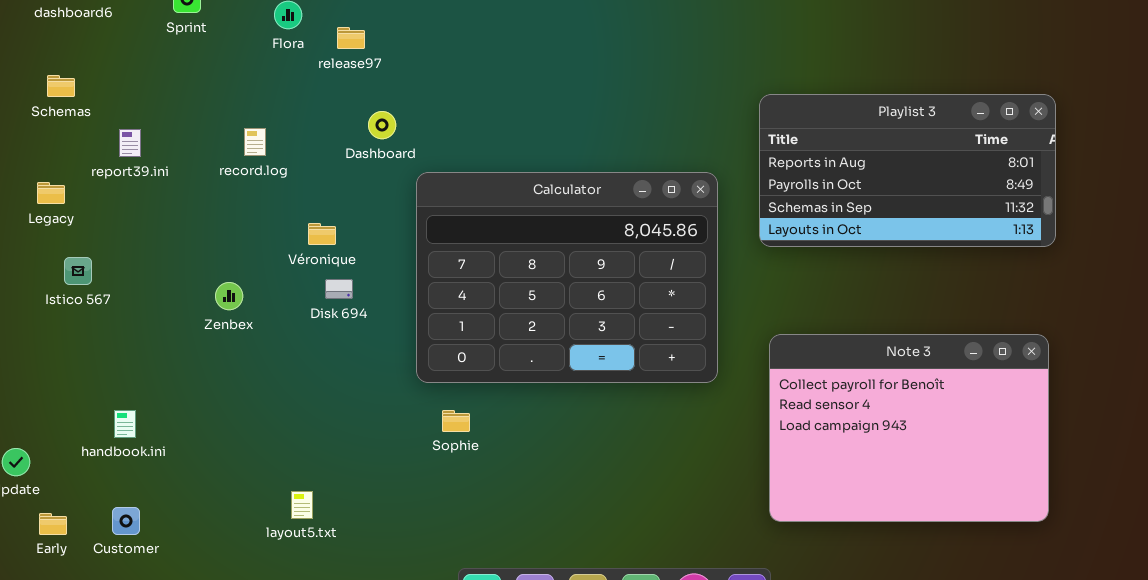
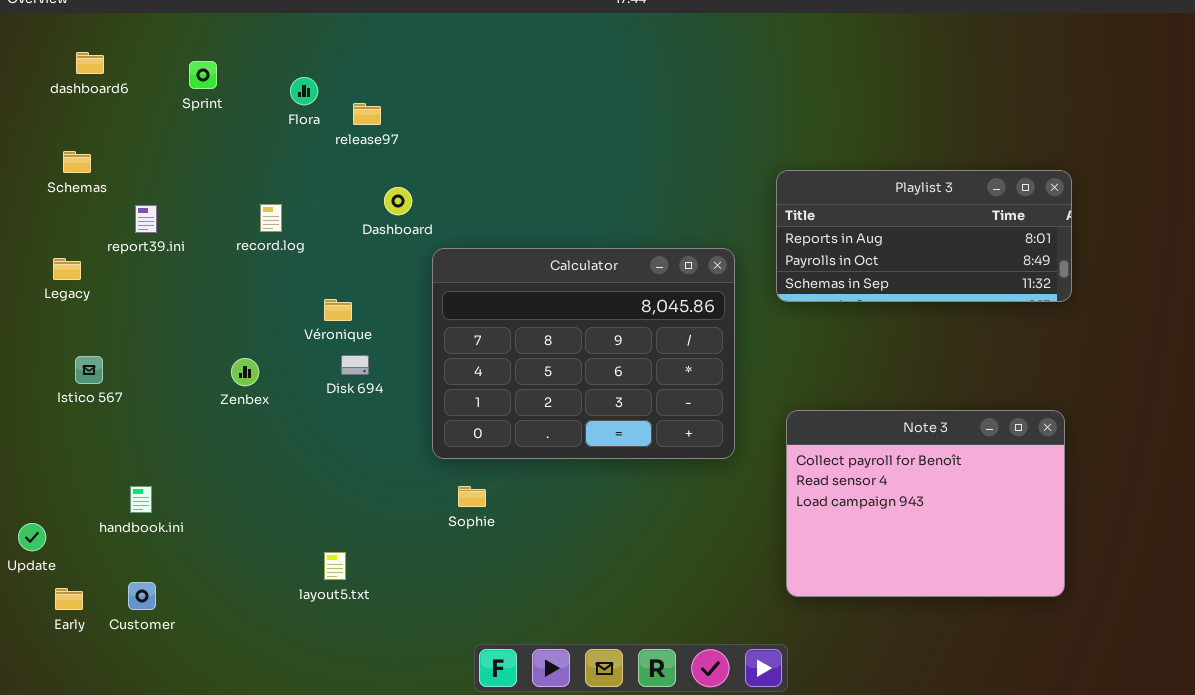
Playlist 3: [759,94,1056,247] -> [776,170,1072,302], resized
Istico 567: [64,257,92,285] -> [75,356,103,384], moved
layout5.txt: [291,491,313,519] -> [324,552,346,580], moved

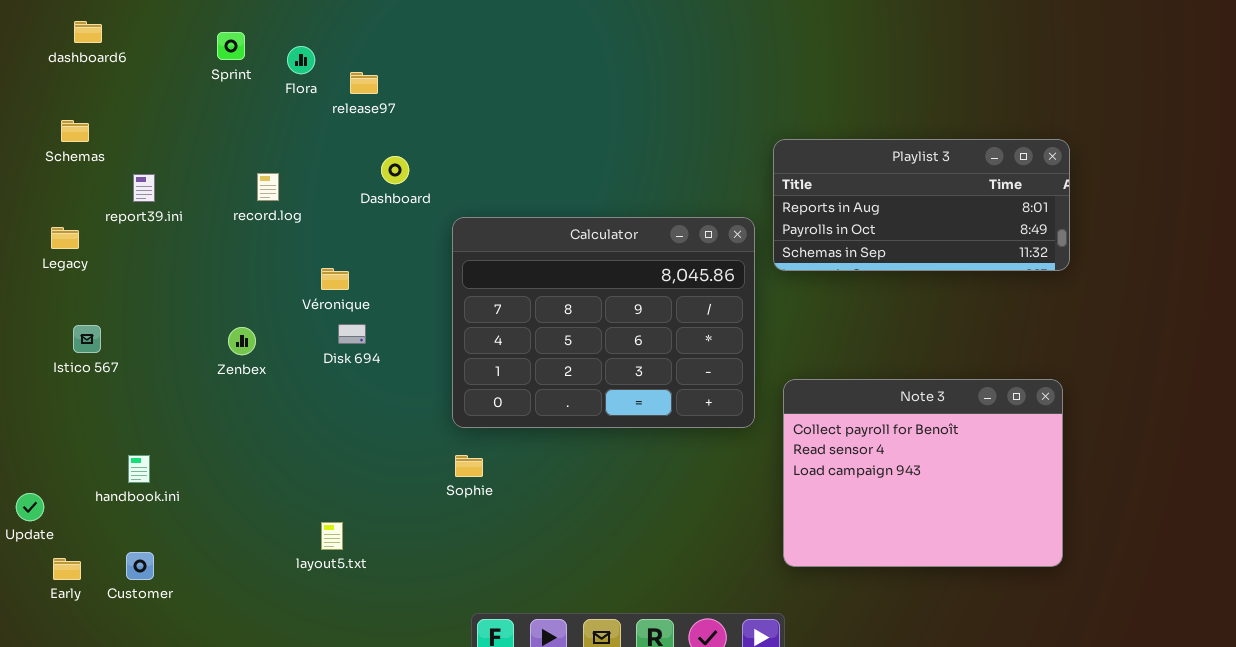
Sprint: [189,61,217,89] -> [217,32,245,60], moved
Calculator: [432,248,735,459] -> [452,217,755,428], moved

Task: An answer that restates all the entries exactly and drops the images is what is needed.

Solution to the problem:
Playlist 3: [759,94,1056,247] -> [776,170,1072,302], resized
Istico 567: [64,257,92,285] -> [75,356,103,384], moved
layout5.txt: [291,491,313,519] -> [324,552,346,580], moved

Sprint: [189,61,217,89] -> [217,32,245,60], moved
Calculator: [432,248,735,459] -> [452,217,755,428], moved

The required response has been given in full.